_Input:_
- - - -

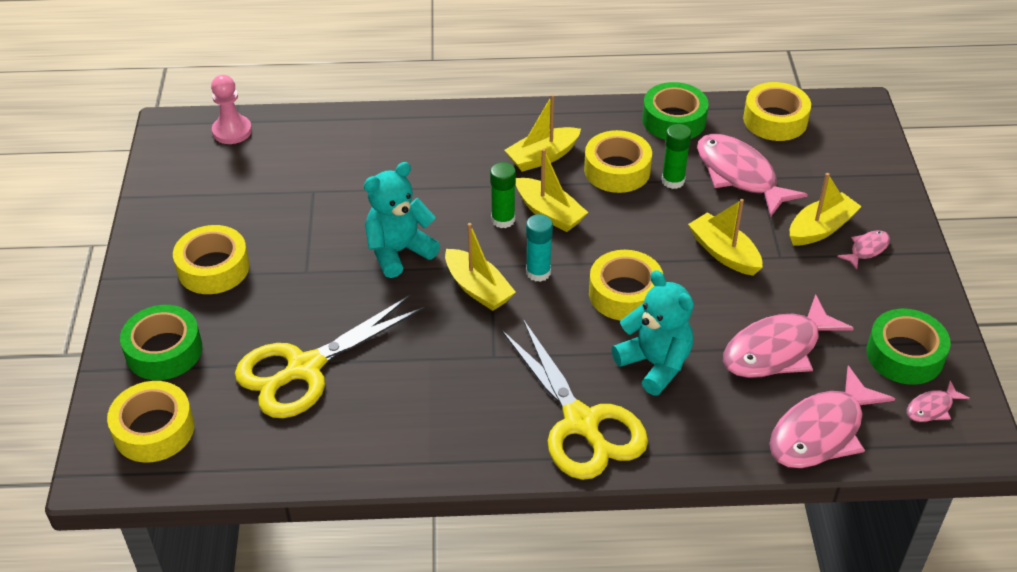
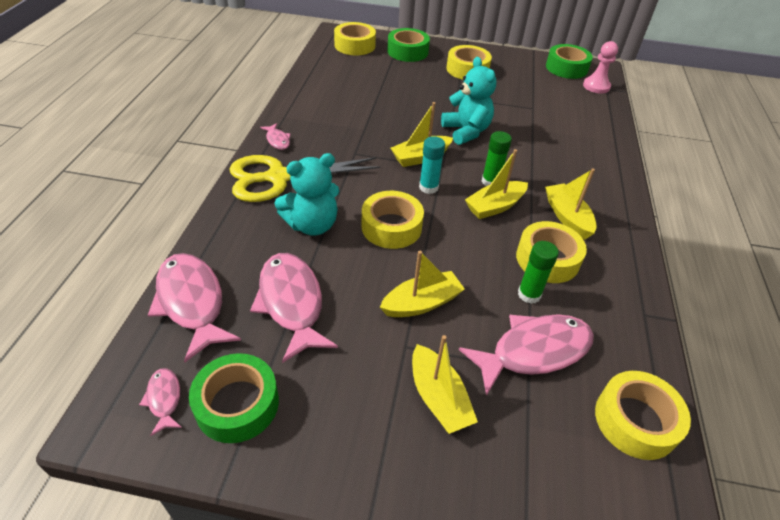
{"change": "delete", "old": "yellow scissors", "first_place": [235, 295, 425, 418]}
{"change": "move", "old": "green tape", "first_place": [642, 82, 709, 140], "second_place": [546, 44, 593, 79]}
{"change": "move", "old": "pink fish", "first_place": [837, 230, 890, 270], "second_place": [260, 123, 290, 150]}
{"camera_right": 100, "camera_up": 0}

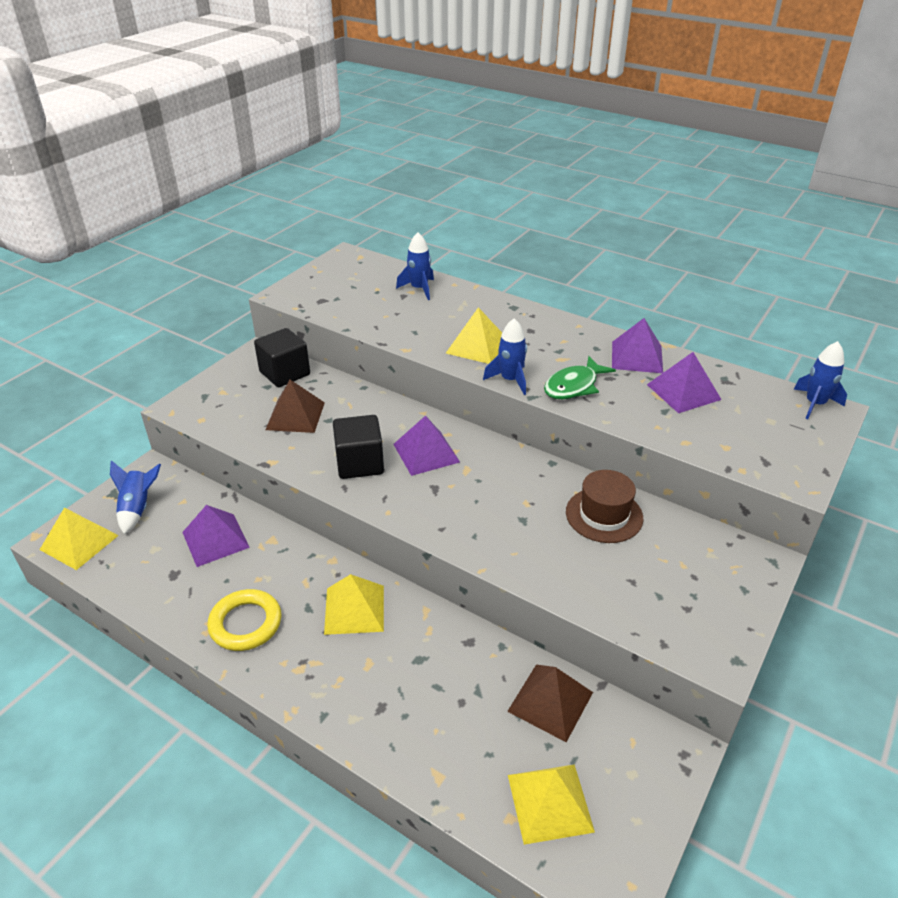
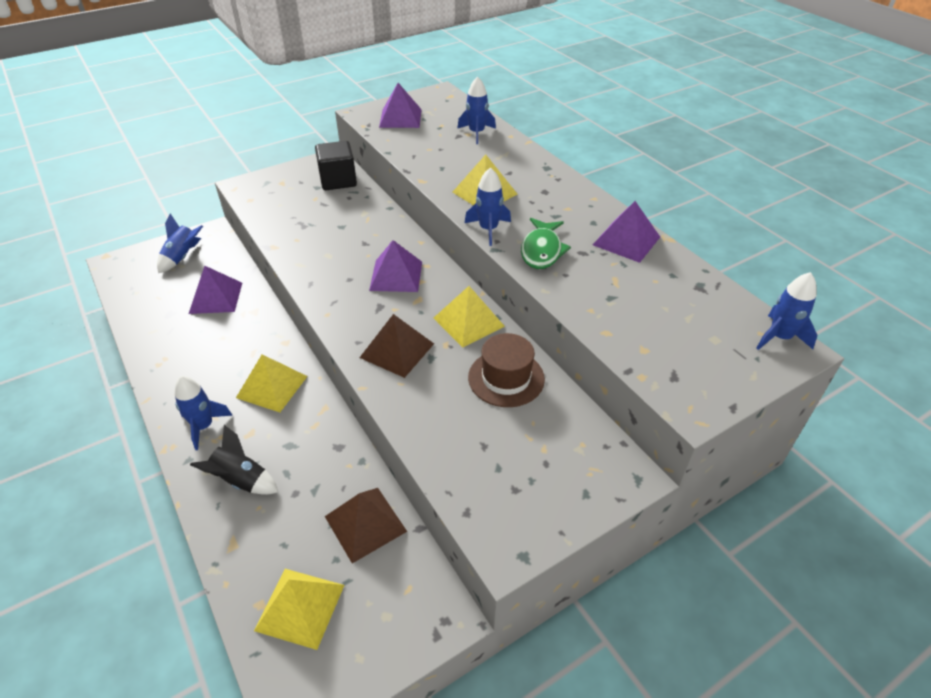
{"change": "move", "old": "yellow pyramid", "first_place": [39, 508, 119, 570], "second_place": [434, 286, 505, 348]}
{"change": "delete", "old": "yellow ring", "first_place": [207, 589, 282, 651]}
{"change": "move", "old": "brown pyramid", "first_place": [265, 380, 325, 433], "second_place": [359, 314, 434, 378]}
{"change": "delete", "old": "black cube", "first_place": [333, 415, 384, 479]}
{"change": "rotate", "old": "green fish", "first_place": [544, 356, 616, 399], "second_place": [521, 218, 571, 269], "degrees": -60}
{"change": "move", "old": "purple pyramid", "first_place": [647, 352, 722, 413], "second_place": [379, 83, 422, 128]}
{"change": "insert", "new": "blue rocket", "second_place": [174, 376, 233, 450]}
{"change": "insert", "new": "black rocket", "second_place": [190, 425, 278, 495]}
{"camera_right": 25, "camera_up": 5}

- - - -

The answer must be a single number: the count of lines in the listing that hold the string "black".

_Answer box:_ 2